▶ _Your objective_:
List every line below containing "pink".

▶ _Dataset content_:
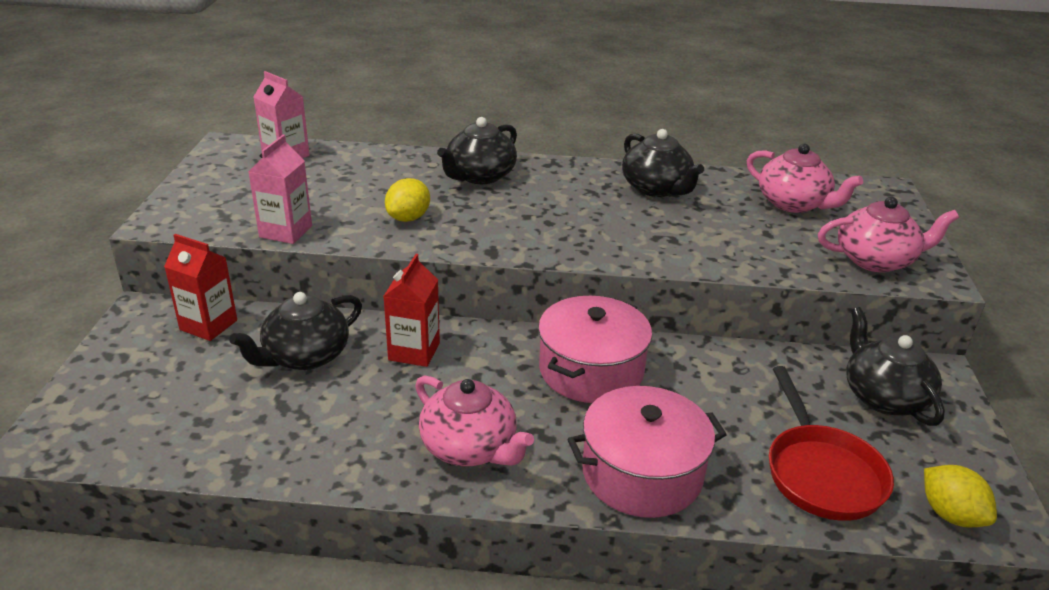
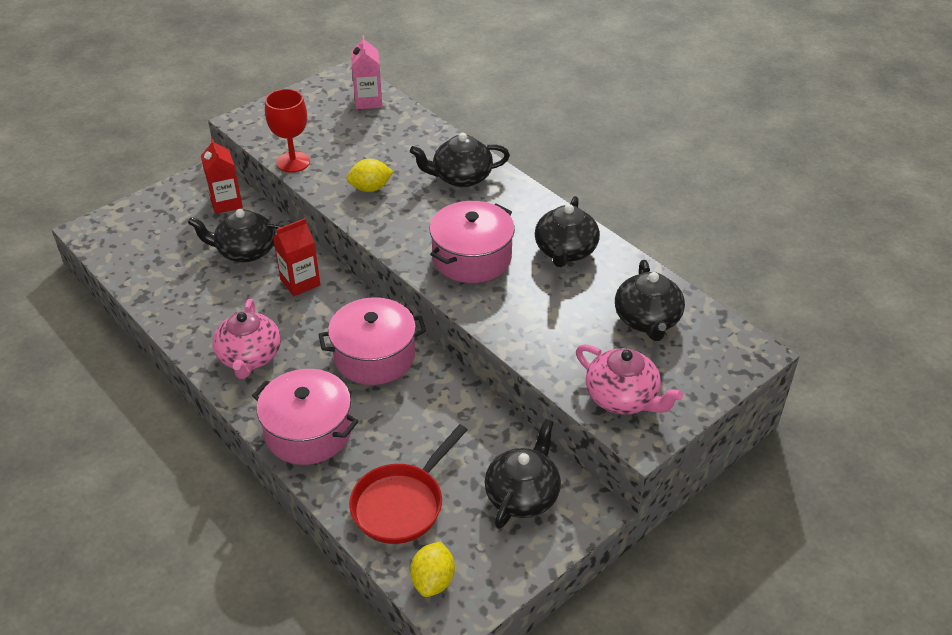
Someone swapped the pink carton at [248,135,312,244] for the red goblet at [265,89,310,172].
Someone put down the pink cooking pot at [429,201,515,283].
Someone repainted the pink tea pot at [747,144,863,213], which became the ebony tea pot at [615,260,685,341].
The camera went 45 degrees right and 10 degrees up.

▶ _Answer box_:
Someone swapped the pink carton at [248,135,312,244] for the red goblet at [265,89,310,172].
Someone put down the pink cooking pot at [429,201,515,283].
Someone repainted the pink tea pot at [747,144,863,213], which became the ebony tea pot at [615,260,685,341].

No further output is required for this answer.